• _Work task_
Could each record be restated word for word?
====== Data in this exercise
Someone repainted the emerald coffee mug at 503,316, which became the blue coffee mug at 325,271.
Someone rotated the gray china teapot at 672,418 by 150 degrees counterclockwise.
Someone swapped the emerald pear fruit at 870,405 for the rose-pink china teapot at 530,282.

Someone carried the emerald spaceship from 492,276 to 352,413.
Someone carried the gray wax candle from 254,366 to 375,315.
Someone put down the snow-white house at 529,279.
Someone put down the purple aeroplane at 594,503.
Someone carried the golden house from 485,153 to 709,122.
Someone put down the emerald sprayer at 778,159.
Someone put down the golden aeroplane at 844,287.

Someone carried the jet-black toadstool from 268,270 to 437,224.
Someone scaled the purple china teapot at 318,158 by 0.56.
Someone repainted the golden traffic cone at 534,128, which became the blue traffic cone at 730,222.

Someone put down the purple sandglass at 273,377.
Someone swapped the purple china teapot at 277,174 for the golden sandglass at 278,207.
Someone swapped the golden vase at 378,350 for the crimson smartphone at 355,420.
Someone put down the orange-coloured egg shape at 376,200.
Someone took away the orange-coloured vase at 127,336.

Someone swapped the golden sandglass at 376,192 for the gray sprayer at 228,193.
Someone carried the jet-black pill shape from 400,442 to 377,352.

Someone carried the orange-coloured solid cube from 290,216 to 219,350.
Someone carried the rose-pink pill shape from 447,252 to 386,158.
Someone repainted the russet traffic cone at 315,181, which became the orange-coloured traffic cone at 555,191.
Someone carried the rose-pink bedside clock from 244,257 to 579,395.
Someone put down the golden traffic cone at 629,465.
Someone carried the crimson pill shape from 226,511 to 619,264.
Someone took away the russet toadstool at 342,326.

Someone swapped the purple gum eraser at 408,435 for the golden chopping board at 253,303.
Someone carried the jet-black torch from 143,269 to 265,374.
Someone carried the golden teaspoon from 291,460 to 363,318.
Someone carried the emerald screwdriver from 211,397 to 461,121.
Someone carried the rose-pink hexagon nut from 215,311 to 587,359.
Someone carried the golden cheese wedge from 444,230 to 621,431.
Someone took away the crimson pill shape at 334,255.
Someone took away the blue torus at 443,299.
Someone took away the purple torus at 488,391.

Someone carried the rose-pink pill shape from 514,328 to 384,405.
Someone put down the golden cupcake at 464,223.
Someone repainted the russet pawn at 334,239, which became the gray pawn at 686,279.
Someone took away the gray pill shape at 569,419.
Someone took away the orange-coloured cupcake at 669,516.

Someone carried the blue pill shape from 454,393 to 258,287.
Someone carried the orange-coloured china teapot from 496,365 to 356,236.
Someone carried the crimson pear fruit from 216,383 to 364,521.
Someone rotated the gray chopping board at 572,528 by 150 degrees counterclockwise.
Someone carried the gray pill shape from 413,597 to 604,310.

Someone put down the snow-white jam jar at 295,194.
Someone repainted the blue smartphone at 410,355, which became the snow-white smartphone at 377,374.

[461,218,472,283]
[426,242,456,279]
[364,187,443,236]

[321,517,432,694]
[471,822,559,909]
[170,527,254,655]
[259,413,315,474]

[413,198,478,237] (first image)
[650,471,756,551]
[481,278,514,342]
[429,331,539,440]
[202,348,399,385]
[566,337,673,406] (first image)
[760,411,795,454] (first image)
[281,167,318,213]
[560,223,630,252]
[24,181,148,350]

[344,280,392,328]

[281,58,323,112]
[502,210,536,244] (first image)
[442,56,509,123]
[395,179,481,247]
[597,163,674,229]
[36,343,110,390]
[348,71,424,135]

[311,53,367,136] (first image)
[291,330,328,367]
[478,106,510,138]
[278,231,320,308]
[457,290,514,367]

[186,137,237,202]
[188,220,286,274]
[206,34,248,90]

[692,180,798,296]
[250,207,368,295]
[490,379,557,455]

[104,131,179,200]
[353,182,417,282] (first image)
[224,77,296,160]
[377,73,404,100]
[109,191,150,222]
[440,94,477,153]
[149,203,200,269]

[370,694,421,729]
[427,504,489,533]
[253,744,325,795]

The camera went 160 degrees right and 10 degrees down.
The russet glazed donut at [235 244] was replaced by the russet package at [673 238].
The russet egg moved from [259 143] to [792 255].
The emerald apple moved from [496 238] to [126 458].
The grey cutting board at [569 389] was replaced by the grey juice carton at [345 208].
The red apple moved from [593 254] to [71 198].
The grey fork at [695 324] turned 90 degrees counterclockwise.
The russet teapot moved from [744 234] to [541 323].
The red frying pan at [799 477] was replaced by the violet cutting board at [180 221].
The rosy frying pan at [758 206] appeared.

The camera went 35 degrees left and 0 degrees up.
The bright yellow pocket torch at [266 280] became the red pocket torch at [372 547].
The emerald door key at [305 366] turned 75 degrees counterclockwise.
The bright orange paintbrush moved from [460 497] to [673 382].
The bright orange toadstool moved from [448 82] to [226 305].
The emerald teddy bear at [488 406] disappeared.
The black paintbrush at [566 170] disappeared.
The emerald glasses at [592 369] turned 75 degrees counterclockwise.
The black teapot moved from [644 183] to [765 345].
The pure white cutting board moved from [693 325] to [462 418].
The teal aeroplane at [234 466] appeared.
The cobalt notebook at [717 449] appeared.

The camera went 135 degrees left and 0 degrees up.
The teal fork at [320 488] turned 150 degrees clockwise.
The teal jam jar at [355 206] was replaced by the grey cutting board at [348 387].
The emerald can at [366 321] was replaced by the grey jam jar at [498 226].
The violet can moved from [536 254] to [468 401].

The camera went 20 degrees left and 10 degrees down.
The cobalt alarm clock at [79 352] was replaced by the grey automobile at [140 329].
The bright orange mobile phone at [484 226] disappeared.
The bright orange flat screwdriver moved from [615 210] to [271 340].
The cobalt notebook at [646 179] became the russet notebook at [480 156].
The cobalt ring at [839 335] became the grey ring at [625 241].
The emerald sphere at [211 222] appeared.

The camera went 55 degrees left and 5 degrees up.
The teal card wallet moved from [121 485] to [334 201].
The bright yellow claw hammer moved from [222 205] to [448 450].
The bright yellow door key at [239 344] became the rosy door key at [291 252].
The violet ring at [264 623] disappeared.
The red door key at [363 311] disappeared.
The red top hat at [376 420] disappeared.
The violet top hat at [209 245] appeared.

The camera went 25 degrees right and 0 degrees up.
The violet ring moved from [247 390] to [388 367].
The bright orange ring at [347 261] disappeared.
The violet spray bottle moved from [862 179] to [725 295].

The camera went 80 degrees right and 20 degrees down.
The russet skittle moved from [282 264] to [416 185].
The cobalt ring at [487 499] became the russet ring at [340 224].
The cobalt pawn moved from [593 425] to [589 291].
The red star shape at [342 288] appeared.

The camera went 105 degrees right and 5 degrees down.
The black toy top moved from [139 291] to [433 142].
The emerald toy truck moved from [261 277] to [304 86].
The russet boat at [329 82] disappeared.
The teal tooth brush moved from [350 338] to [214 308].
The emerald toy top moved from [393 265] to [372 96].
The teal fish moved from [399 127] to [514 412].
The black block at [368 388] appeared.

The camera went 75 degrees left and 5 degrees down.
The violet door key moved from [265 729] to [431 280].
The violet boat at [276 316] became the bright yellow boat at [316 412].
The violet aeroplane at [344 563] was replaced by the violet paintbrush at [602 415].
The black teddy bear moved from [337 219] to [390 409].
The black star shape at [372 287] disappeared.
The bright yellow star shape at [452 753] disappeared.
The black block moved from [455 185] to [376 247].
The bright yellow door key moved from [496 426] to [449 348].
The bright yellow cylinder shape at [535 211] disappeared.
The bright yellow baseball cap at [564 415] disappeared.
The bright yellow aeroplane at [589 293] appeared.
============
• _Task solution_
Someone repainted the emerald coffee mug at 503,316, which became the blue coffee mug at 325,271.
Someone rotated the gray china teapot at 672,418 by 150 degrees counterclockwise.
Someone swapped the emerald pear fruit at 870,405 for the rose-pink china teapot at 530,282.

Someone carried the emerald spaceship from 492,276 to 352,413.
Someone carried the gray wax candle from 254,366 to 375,315.
Someone put down the snow-white house at 529,279.
Someone put down the purple aeroplane at 594,503.
Someone carried the golden house from 485,153 to 709,122.
Someone put down the emerald sprayer at 778,159.
Someone put down the golden aeroplane at 844,287.

Someone carried the jet-black toadstool from 268,270 to 437,224.
Someone scaled the purple china teapot at 318,158 by 0.56.
Someone repainted the golden traffic cone at 534,128, which became the blue traffic cone at 730,222.

Someone put down the purple sandglass at 273,377.
Someone swapped the purple china teapot at 277,174 for the golden sandglass at 278,207.
Someone swapped the golden vase at 378,350 for the crimson smartphone at 355,420.
Someone put down the orange-coloured egg shape at 376,200.
Someone took away the orange-coloured vase at 127,336.

Someone swapped the golden sandglass at 376,192 for the gray sprayer at 228,193.
Someone carried the jet-black pill shape from 400,442 to 377,352.

Someone carried the orange-coloured solid cube from 290,216 to 219,350.
Someone carried the rose-pink pill shape from 447,252 to 386,158.
Someone repainted the russet traffic cone at 315,181, which became the orange-coloured traffic cone at 555,191.
Someone carried the rose-pink bedside clock from 244,257 to 579,395.
Someone put down the golden traffic cone at 629,465.
Someone carried the crimson pill shape from 226,511 to 619,264.
Someone took away the russet toadstool at 342,326.

Someone swapped the purple gum eraser at 408,435 for the golden chopping board at 253,303.
Someone carried the jet-black torch from 143,269 to 265,374.
Someone carried the golden teaspoon from 291,460 to 363,318.
Someone carried the emerald screwdriver from 211,397 to 461,121.
Someone carried the rose-pink hexagon nut from 215,311 to 587,359.
Someone carried the golden cheese wedge from 444,230 to 621,431.
Someone took away the crimson pill shape at 334,255.
Someone took away the blue torus at 443,299.
Someone took away the purple torus at 488,391.

Someone carried the rose-pink pill shape from 514,328 to 384,405.
Someone put down the golden cupcake at 464,223.
Someone repainted the russet pawn at 334,239, which became the gray pawn at 686,279.
Someone took away the gray pill shape at 569,419.
Someone took away the orange-coloured cupcake at 669,516.

Someone carried the blue pill shape from 454,393 to 258,287.
Someone carried the orange-coloured china teapot from 496,365 to 356,236.
Someone carried the crimson pear fruit from 216,383 to 364,521.
Someone rotated the gray chopping board at 572,528 by 150 degrees counterclockwise.
Someone carried the gray pill shape from 413,597 to 604,310.

Someone put down the snow-white jam jar at 295,194.
Someone repainted the blue smartphone at 410,355, which became the snow-white smartphone at 377,374.

[461,218,472,283]
[426,242,456,279]
[364,187,443,236]

[321,517,432,694]
[471,822,559,909]
[170,527,254,655]
[259,413,315,474]

[413,198,478,237] (first image)
[650,471,756,551]
[481,278,514,342]
[429,331,539,440]
[202,348,399,385]
[566,337,673,406] (first image)
[760,411,795,454] (first image)
[281,167,318,213]
[560,223,630,252]
[24,181,148,350]

[344,280,392,328]

[281,58,323,112]
[502,210,536,244] (first image)
[442,56,509,123]
[395,179,481,247]
[597,163,674,229]
[36,343,110,390]
[348,71,424,135]

[311,53,367,136] (first image)
[291,330,328,367]
[478,106,510,138]
[278,231,320,308]
[457,290,514,367]

[186,137,237,202]
[188,220,286,274]
[206,34,248,90]

[692,180,798,296]
[250,207,368,295]
[490,379,557,455]

[104,131,179,200]
[353,182,417,282] (first image)
[224,77,296,160]
[377,73,404,100]
[109,191,150,222]
[440,94,477,153]
[149,203,200,269]

[370,694,421,729]
[427,504,489,533]
[253,744,325,795]

The camera went 160 degrees right and 10 degrees down.
The russet glazed donut at [235 244] was replaced by the russet package at [673 238].
The russet egg moved from [259 143] to [792 255].
The emerald apple moved from [496 238] to [126 458].
The grey cutting board at [569 389] was replaced by the grey juice carton at [345 208].
The red apple moved from [593 254] to [71 198].
The grey fork at [695 324] turned 90 degrees counterclockwise.
The russet teapot moved from [744 234] to [541 323].
The red frying pan at [799 477] was replaced by the violet cutting board at [180 221].
The rosy frying pan at [758 206] appeared.

The camera went 35 degrees left and 0 degrees up.
The bright yellow pocket torch at [266 280] became the red pocket torch at [372 547].
The emerald door key at [305 366] turned 75 degrees counterclockwise.
The bright orange paintbrush moved from [460 497] to [673 382].
The bright orange toadstool moved from [448 82] to [226 305].
The emerald teddy bear at [488 406] disappeared.
The black paintbrush at [566 170] disappeared.
The emerald glasses at [592 369] turned 75 degrees counterclockwise.
The black teapot moved from [644 183] to [765 345].
The pure white cutting board moved from [693 325] to [462 418].
The teal aeroplane at [234 466] appeared.
The cobalt notebook at [717 449] appeared.

The camera went 135 degrees left and 0 degrees up.
The teal fork at [320 488] turned 150 degrees clockwise.
The teal jam jar at [355 206] was replaced by the grey cutting board at [348 387].
The emerald can at [366 321] was replaced by the grey jam jar at [498 226].
The violet can moved from [536 254] to [468 401].

The camera went 20 degrees left and 10 degrees down.
The cobalt alarm clock at [79 352] was replaced by the grey automobile at [140 329].
The bright orange mobile phone at [484 226] disappeared.
The bright orange flat screwdriver moved from [615 210] to [271 340].
The cobalt notebook at [646 179] became the russet notebook at [480 156].
The cobalt ring at [839 335] became the grey ring at [625 241].
The emerald sphere at [211 222] appeared.

The camera went 55 degrees left and 5 degrees up.
The teal card wallet moved from [121 485] to [334 201].
The bright yellow claw hammer moved from [222 205] to [448 450].
The bright yellow door key at [239 344] became the rosy door key at [291 252].
The violet ring at [264 623] disappeared.
The red door key at [363 311] disappeared.
The red top hat at [376 420] disappeared.
The violet top hat at [209 245] appeared.

The camera went 25 degrees right and 0 degrees up.
The violet ring moved from [247 390] to [388 367].
The bright orange ring at [347 261] disappeared.
The violet spray bottle moved from [862 179] to [725 295].

The camera went 80 degrees right and 20 degrees down.
The russet skittle moved from [282 264] to [416 185].
The cobalt ring at [487 499] became the russet ring at [340 224].
The cobalt pawn moved from [593 425] to [589 291].
The red star shape at [342 288] appeared.

The camera went 105 degrees right and 5 degrees down.
The black toy top moved from [139 291] to [433 142].
The emerald toy truck moved from [261 277] to [304 86].
The russet boat at [329 82] disappeared.
The teal tooth brush moved from [350 338] to [214 308].
The emerald toy top moved from [393 265] to [372 96].
The teal fish moved from [399 127] to [514 412].
The black block at [368 388] appeared.

The camera went 75 degrees left and 5 degrees down.
The violet door key moved from [265 729] to [431 280].
The violet boat at [276 316] became the bright yellow boat at [316 412].
The violet aeroplane at [344 563] was replaced by the violet paintbrush at [602 415].
The black teddy bear moved from [337 219] to [390 409].
The black star shape at [372 287] disappeared.
The bright yellow star shape at [452 753] disappeared.
The black block moved from [455 185] to [376 247].
The bright yellow door key moved from [496 426] to [449 348].
The bright yellow cylinder shape at [535 211] disappeared.
The bright yellow baseball cap at [564 415] disappeared.
The bright yellow aeroplane at [589 293] appeared.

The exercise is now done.